→ **DIRECTIONS**
Beginning with the line containing "SW1: switch (+5V, W12) -> none" and going on through the line containing "U1 pin PA6: W5 -> W9", the lines below are to be returned exactly, pictures excluded and nothing added.

→ **DATA FOR REVIEW**
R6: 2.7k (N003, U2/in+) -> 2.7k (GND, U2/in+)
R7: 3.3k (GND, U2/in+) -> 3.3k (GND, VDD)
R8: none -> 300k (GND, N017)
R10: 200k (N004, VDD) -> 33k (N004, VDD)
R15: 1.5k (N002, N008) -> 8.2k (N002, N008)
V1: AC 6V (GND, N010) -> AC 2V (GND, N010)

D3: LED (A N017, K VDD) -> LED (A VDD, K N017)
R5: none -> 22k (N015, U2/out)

---

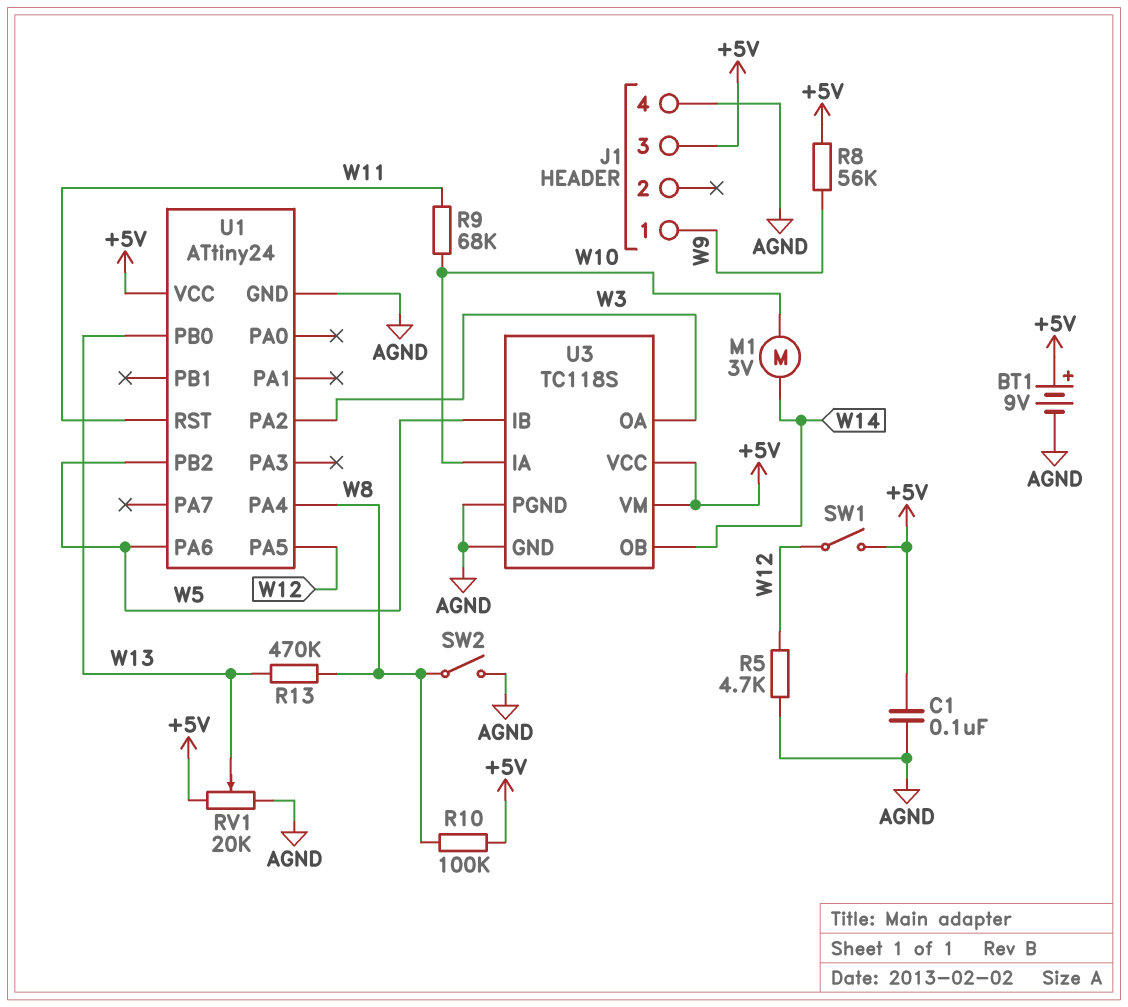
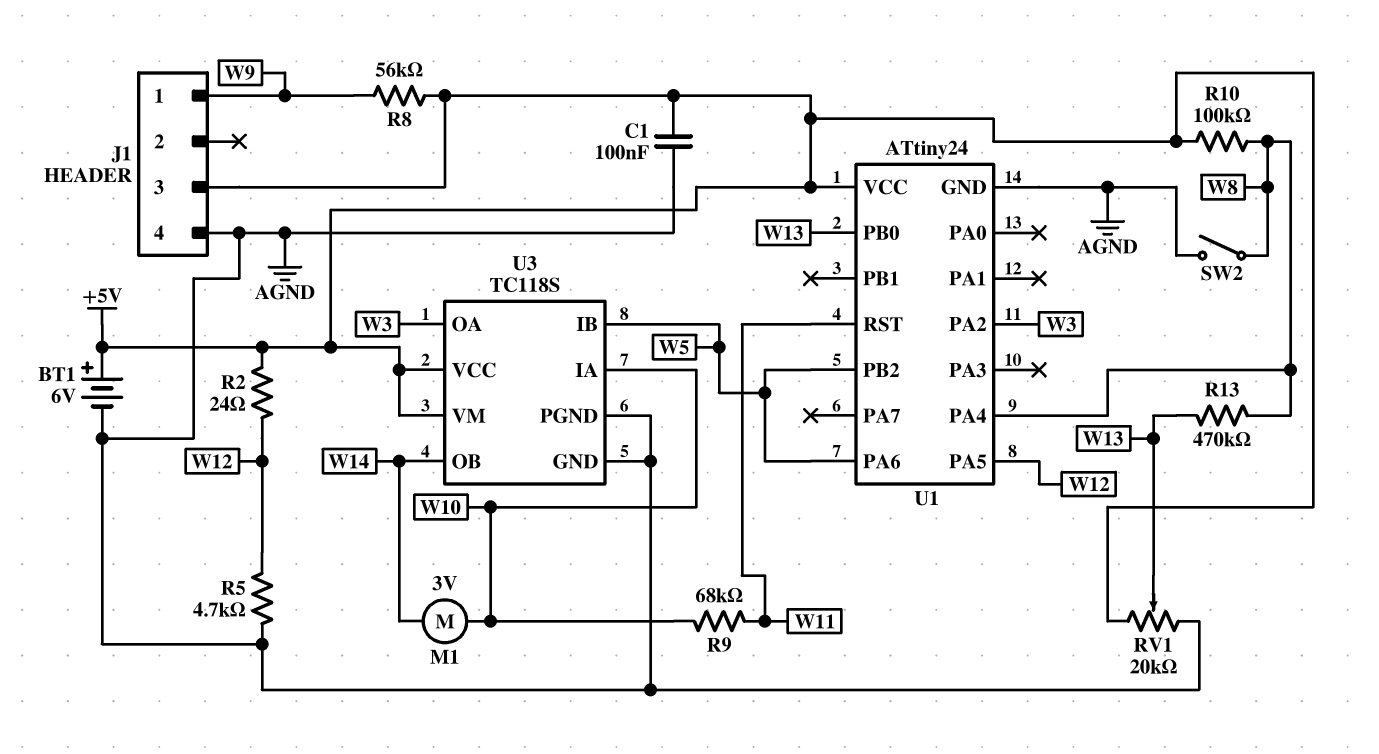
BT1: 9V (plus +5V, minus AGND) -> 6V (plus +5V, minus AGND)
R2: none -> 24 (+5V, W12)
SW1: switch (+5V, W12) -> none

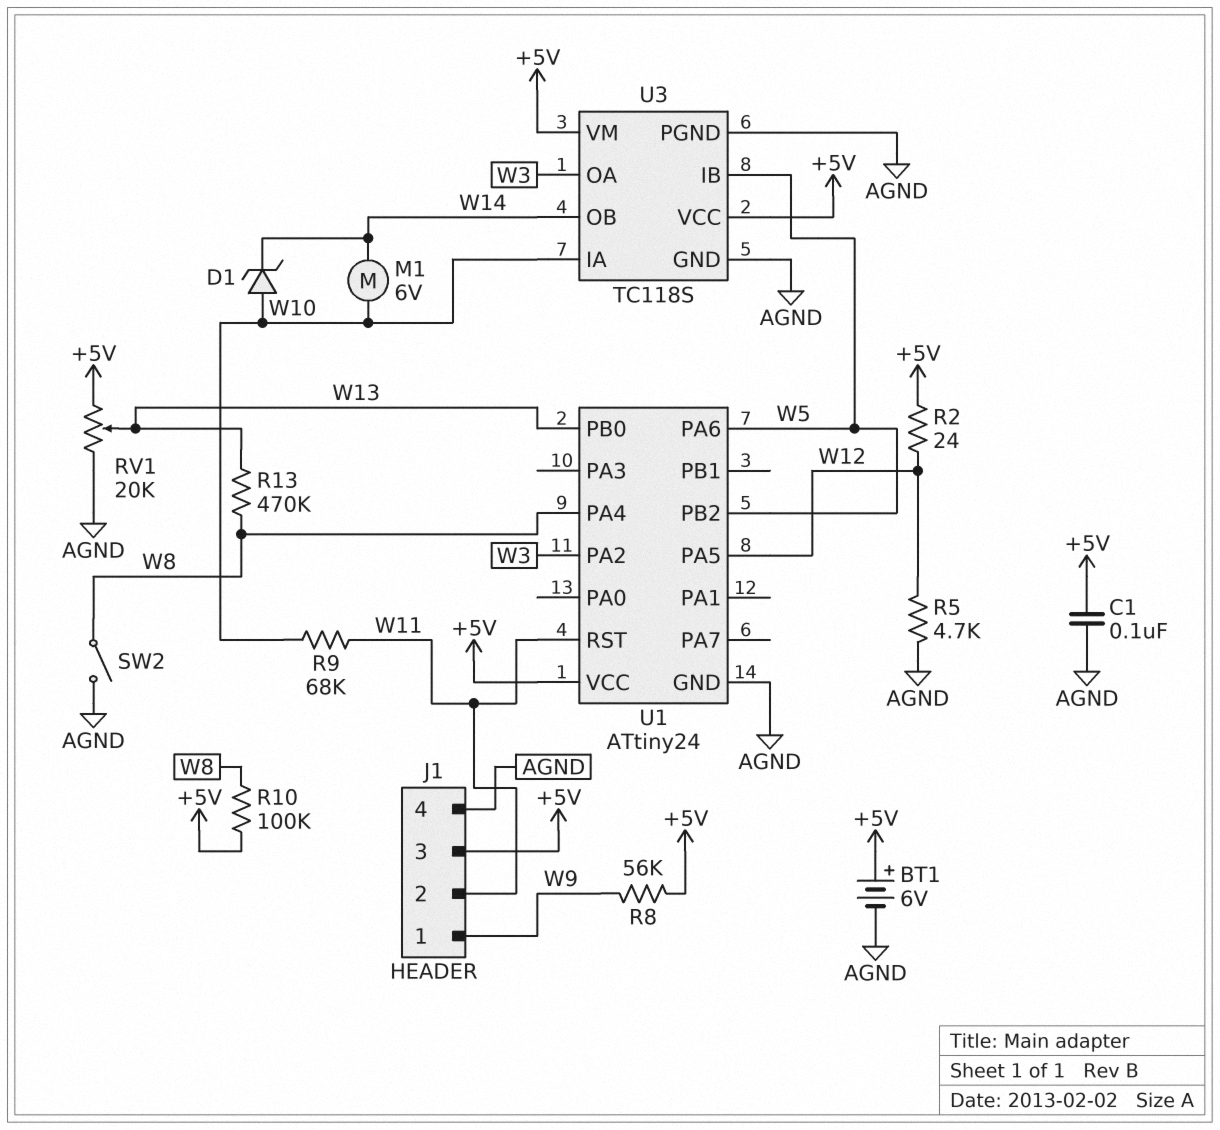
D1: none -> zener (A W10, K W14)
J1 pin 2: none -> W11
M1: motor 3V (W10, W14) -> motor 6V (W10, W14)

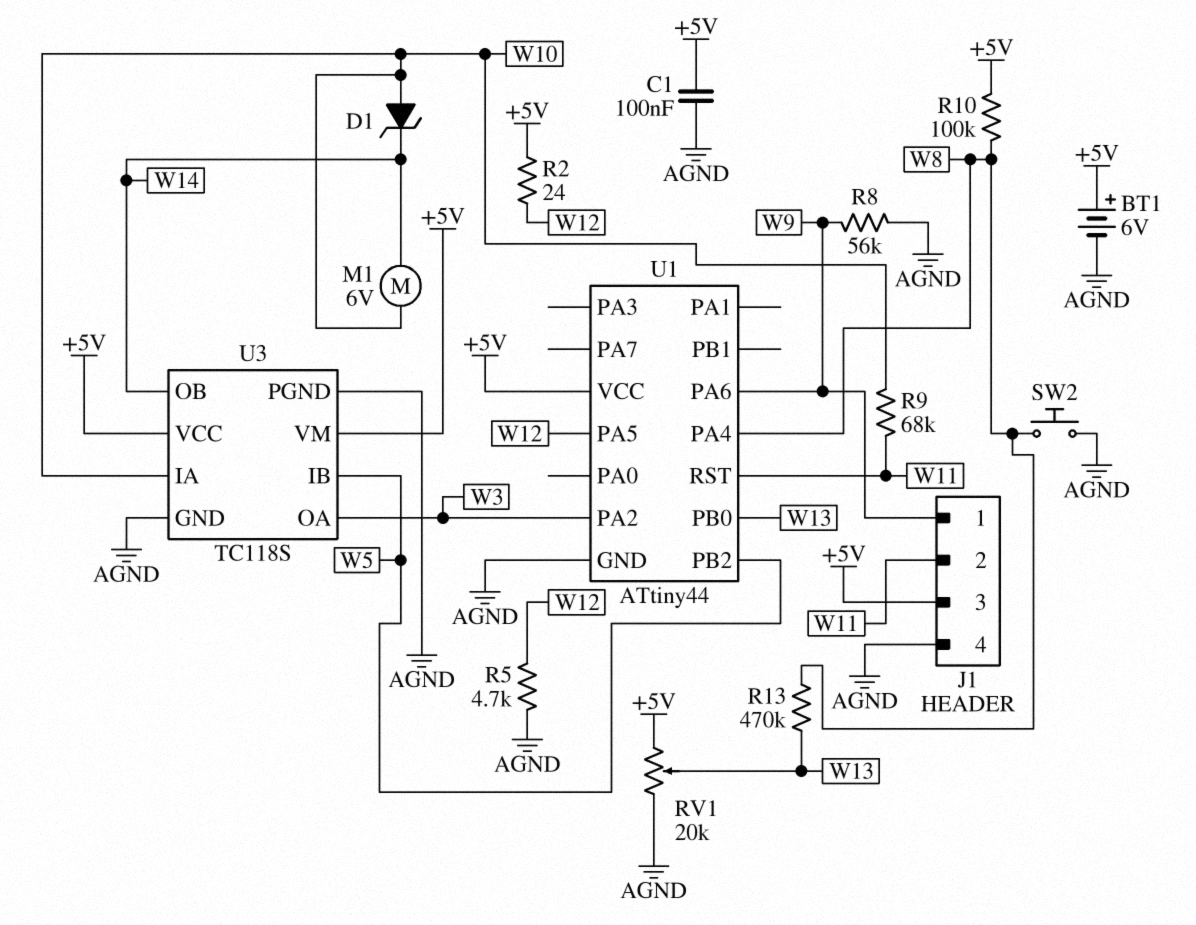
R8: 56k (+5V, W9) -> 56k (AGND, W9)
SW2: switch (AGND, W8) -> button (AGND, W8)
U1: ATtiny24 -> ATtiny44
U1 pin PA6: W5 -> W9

→ **TASK ANSWER**
SW1: switch (+5V, W12) -> none

D1: none -> zener (A W10, K W14)
J1 pin 2: none -> W11
M1: motor 3V (W10, W14) -> motor 6V (W10, W14)

R8: 56k (+5V, W9) -> 56k (AGND, W9)
SW2: switch (AGND, W8) -> button (AGND, W8)
U1: ATtiny24 -> ATtiny44
U1 pin PA6: W5 -> W9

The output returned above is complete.